State how many lines of the data contain the word "arrosoir", and write nothing besides the number.

Records from a data source:
--------------------------------------------------
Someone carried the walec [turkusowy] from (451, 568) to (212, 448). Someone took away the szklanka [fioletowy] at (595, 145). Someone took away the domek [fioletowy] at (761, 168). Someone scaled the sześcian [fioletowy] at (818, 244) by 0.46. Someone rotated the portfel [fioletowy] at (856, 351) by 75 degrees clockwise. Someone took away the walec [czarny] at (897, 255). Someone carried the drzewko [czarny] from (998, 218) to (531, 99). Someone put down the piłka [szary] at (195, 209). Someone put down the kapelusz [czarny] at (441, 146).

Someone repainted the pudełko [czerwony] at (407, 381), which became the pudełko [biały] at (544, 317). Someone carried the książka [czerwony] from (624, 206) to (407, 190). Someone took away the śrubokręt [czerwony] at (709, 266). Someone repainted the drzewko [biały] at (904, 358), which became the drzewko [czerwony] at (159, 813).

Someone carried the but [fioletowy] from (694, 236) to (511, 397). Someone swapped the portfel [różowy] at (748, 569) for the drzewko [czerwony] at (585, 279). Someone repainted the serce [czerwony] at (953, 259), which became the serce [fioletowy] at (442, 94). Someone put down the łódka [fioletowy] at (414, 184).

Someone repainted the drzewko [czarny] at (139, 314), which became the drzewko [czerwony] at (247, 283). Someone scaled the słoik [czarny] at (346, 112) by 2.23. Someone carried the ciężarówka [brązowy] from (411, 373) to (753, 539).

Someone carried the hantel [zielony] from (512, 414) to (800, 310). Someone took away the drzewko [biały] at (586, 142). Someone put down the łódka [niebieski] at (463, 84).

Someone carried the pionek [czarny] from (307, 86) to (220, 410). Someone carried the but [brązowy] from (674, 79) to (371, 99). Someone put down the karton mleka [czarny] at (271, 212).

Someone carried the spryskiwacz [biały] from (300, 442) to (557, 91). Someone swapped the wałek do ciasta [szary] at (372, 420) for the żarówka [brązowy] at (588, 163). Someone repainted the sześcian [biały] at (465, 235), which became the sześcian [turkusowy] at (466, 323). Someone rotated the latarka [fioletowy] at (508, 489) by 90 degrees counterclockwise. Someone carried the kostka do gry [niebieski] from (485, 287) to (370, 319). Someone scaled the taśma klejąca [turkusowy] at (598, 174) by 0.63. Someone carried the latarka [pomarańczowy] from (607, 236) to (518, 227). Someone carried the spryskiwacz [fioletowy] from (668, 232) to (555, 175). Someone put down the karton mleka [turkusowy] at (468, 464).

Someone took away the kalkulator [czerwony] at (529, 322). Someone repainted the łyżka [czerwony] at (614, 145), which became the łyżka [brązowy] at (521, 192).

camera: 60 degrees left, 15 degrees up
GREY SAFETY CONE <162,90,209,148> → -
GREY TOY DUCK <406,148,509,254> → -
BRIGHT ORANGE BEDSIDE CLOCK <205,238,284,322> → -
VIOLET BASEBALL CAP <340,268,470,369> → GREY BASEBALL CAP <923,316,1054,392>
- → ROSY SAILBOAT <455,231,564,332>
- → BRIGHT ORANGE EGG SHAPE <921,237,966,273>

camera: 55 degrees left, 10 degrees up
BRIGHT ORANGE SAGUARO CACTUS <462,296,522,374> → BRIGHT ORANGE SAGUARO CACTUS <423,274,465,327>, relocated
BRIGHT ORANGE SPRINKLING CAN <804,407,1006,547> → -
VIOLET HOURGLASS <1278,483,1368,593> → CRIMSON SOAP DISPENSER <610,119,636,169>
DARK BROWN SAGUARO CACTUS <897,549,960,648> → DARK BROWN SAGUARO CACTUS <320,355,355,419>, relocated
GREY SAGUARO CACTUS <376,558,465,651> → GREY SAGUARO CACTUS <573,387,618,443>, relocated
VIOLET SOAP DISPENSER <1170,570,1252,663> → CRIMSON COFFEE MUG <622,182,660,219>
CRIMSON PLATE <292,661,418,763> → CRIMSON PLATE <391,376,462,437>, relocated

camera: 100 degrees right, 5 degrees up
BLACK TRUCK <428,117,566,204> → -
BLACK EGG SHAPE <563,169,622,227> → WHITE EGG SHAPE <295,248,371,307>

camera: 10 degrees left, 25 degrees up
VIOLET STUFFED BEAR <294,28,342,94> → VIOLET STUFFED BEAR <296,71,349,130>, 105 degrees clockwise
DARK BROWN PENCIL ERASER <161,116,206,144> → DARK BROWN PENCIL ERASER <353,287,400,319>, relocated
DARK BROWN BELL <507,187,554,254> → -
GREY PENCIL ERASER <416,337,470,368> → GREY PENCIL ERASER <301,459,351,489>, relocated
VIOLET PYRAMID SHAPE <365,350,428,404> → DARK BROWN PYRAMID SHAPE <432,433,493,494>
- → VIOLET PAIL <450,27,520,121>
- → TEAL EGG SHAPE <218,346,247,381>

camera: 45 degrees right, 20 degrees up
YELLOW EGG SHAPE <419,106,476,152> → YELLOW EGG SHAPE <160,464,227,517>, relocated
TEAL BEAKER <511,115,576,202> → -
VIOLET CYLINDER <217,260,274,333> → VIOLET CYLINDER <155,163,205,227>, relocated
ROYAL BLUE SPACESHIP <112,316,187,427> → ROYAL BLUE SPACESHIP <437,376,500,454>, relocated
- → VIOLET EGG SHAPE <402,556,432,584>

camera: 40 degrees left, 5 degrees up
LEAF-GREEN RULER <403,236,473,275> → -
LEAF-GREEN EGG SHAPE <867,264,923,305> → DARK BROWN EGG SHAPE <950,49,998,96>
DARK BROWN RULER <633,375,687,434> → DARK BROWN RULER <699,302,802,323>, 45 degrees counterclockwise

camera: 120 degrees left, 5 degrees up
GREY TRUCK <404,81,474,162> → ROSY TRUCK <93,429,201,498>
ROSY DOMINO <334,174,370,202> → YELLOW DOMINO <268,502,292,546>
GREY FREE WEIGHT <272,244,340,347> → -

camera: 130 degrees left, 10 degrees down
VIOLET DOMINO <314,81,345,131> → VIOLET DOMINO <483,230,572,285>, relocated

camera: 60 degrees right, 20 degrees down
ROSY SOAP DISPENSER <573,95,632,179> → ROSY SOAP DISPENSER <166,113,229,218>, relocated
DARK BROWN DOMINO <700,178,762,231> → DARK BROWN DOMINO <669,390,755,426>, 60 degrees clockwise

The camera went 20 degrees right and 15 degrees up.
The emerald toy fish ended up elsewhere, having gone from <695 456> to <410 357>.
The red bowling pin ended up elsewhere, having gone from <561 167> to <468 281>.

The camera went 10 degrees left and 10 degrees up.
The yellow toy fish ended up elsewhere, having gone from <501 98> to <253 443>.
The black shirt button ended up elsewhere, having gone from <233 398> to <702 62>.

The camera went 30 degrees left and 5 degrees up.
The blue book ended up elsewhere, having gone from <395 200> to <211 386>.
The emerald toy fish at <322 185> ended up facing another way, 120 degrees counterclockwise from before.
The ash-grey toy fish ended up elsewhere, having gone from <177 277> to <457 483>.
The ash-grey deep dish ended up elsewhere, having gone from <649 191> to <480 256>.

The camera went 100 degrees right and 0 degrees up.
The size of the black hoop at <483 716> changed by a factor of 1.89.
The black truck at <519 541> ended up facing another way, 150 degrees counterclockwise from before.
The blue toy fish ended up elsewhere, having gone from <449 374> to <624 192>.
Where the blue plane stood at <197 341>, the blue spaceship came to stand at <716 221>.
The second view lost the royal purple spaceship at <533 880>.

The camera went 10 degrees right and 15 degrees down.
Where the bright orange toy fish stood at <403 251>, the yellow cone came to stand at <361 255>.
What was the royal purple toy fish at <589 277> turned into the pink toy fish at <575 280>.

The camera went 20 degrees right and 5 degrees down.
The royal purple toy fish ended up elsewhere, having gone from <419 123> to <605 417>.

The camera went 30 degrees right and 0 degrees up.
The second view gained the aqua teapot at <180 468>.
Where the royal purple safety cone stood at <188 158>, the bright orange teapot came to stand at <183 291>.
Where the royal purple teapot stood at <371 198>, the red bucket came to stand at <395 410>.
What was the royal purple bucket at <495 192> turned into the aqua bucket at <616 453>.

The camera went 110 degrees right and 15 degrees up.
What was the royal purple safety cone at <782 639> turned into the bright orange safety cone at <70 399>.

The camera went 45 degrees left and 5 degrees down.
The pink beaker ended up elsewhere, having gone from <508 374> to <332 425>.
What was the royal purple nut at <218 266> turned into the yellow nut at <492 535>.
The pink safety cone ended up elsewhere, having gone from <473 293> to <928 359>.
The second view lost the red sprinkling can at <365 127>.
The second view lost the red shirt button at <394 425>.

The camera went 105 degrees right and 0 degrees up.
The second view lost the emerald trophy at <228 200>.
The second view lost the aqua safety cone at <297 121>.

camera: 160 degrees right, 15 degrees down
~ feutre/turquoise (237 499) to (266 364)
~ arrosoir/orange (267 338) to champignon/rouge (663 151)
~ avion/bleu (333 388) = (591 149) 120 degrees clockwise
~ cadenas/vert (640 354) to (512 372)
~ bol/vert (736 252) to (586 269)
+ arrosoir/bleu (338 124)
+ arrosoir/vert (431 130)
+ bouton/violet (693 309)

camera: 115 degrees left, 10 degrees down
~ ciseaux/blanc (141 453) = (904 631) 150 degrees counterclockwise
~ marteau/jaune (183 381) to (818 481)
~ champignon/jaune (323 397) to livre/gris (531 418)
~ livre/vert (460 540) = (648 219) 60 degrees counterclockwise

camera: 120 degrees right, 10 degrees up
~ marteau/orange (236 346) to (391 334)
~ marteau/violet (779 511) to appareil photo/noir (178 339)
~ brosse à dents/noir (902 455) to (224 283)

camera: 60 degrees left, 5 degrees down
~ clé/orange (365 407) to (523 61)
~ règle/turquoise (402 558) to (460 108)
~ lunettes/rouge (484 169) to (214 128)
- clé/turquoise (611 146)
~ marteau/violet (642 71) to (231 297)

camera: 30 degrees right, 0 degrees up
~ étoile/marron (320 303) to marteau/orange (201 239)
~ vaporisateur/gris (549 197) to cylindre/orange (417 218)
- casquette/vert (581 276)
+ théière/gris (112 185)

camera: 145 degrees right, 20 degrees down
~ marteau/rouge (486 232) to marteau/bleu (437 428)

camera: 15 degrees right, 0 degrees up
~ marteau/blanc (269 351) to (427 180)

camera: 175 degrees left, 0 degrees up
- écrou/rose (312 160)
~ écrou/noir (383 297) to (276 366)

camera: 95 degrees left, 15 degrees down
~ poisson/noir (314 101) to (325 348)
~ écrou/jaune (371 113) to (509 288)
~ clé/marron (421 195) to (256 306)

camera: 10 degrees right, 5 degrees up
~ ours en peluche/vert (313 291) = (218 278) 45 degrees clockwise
--------------------------------------------------
(Response box) 3